Below is a listing; restate from it, character for character, the lines beginning at the line holding "(371, 262) = (392, 291): green" and ending at the line holding "(609, 162) = (469, 126): green", both included.

::: Material supplied

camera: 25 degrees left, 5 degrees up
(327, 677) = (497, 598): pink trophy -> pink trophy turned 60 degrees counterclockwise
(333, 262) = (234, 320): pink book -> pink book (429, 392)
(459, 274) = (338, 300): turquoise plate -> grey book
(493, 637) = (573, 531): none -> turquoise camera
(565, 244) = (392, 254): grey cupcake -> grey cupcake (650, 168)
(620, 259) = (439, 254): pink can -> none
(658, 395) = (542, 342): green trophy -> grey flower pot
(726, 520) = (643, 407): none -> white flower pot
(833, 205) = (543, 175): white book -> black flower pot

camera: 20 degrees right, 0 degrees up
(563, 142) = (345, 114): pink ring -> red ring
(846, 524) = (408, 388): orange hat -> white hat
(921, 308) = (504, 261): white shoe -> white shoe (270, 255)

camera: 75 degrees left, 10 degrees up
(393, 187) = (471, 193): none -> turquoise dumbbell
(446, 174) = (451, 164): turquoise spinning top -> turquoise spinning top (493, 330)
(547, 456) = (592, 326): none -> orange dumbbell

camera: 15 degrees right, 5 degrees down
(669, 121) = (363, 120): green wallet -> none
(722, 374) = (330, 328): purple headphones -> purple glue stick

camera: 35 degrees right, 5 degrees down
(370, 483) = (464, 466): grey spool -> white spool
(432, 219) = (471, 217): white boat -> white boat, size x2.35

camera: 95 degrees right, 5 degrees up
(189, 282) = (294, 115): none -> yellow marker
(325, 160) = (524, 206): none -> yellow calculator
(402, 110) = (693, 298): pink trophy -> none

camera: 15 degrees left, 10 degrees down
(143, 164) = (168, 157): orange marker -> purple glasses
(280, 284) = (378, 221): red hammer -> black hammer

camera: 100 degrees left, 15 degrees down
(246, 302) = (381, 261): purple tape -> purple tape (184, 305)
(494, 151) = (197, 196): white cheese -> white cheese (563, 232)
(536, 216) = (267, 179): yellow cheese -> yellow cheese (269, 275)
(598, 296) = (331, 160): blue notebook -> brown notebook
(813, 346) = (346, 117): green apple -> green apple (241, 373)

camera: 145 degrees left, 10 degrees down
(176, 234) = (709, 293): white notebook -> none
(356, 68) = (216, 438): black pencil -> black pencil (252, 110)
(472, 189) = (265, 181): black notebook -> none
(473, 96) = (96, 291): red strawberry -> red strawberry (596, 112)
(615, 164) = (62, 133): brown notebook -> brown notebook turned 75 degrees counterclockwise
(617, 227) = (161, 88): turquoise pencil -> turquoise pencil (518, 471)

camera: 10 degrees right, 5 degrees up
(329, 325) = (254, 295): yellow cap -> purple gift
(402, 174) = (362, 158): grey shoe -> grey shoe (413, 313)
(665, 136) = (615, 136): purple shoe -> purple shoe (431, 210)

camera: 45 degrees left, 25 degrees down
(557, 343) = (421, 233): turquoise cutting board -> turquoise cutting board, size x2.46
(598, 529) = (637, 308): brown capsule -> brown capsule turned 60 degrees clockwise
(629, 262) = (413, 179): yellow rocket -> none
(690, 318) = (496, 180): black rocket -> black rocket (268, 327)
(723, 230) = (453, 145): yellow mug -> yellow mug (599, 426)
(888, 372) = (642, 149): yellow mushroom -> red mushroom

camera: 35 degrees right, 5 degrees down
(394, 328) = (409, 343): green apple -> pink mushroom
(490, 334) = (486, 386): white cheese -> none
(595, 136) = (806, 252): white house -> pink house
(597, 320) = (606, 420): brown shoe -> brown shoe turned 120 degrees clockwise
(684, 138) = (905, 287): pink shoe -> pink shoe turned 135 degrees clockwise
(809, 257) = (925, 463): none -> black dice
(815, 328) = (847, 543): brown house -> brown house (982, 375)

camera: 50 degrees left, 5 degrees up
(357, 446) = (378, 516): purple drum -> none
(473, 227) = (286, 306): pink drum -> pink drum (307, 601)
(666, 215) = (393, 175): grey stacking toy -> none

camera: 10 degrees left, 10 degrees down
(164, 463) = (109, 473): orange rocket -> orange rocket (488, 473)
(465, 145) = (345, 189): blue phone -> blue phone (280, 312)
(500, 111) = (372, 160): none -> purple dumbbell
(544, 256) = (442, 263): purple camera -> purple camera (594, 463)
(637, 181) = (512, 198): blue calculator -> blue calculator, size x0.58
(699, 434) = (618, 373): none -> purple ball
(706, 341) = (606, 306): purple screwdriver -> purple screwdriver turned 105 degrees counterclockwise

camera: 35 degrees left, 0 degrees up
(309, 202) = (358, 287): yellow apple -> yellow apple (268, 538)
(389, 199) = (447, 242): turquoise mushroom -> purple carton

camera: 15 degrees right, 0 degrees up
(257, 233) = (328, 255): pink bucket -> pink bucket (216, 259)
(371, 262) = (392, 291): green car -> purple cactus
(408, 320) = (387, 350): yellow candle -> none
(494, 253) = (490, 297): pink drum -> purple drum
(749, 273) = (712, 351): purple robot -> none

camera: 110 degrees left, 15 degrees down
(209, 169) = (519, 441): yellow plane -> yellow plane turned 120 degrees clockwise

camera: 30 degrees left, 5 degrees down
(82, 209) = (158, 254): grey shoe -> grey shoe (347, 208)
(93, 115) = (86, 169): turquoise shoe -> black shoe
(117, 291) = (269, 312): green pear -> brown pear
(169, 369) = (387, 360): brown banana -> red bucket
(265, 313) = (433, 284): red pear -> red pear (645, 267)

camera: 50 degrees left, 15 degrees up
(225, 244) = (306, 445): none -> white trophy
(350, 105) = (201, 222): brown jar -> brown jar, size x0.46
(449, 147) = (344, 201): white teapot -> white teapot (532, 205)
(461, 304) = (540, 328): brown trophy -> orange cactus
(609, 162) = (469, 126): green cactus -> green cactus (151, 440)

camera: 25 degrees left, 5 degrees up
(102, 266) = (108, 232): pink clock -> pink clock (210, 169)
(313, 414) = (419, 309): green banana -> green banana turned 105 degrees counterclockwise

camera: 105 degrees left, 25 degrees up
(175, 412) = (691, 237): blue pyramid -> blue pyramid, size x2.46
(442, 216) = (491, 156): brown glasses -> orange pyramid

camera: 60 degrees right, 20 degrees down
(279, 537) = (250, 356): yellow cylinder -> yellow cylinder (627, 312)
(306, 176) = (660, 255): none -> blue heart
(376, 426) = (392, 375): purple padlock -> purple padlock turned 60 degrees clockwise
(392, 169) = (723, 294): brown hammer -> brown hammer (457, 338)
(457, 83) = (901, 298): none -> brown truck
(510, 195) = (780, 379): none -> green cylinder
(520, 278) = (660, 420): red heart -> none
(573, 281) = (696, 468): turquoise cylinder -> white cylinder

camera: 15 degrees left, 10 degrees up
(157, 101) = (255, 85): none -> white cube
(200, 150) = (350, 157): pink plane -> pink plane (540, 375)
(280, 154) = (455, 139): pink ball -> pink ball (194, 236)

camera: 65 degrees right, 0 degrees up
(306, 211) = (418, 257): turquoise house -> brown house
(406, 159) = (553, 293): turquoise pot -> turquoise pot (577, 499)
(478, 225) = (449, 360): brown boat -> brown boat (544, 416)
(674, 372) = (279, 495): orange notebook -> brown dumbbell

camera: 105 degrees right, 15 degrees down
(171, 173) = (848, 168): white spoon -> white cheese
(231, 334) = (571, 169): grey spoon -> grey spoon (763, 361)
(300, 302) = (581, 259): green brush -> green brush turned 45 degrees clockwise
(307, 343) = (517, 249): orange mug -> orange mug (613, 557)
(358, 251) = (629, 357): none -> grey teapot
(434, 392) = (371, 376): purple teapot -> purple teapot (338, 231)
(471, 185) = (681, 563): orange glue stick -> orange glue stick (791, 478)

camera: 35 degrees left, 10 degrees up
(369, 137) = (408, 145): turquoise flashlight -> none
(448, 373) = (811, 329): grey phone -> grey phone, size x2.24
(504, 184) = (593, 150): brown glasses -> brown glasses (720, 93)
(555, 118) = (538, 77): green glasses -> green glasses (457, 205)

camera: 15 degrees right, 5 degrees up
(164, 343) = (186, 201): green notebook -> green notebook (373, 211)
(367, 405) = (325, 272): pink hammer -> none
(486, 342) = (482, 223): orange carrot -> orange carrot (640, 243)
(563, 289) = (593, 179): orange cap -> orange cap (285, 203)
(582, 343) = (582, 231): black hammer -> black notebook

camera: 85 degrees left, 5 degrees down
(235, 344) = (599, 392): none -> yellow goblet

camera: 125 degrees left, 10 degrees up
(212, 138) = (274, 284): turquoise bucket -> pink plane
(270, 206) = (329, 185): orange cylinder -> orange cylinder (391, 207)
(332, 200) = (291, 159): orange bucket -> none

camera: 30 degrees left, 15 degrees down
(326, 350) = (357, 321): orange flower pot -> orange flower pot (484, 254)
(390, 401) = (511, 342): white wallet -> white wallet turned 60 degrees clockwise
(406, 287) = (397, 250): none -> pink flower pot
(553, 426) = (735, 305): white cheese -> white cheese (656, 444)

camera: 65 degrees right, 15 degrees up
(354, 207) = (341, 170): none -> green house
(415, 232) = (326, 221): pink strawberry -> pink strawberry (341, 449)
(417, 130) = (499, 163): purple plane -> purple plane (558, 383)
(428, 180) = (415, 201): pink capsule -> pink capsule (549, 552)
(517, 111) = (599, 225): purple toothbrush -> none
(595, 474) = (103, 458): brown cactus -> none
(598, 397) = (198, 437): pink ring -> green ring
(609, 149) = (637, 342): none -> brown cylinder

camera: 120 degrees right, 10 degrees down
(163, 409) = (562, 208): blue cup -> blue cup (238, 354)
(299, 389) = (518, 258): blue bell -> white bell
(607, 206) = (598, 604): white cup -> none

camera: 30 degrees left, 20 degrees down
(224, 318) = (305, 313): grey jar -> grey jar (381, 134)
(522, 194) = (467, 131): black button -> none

::::::

**Answer for the task**.
(371, 262) = (392, 291): green car -> purple cactus
(408, 320) = (387, 350): yellow candle -> none
(494, 253) = (490, 297): pink drum -> purple drum
(749, 273) = (712, 351): purple robot -> none

camera: 110 degrees left, 15 degrees down
(209, 169) = (519, 441): yellow plane -> yellow plane turned 120 degrees clockwise

camera: 30 degrees left, 5 degrees down
(82, 209) = (158, 254): grey shoe -> grey shoe (347, 208)
(93, 115) = (86, 169): turquoise shoe -> black shoe
(117, 291) = (269, 312): green pear -> brown pear
(169, 369) = (387, 360): brown banana -> red bucket
(265, 313) = (433, 284): red pear -> red pear (645, 267)

camera: 50 degrees left, 15 degrees up
(225, 244) = (306, 445): none -> white trophy
(350, 105) = (201, 222): brown jar -> brown jar, size x0.46
(449, 147) = (344, 201): white teapot -> white teapot (532, 205)
(461, 304) = (540, 328): brown trophy -> orange cactus
(609, 162) = (469, 126): green cactus -> green cactus (151, 440)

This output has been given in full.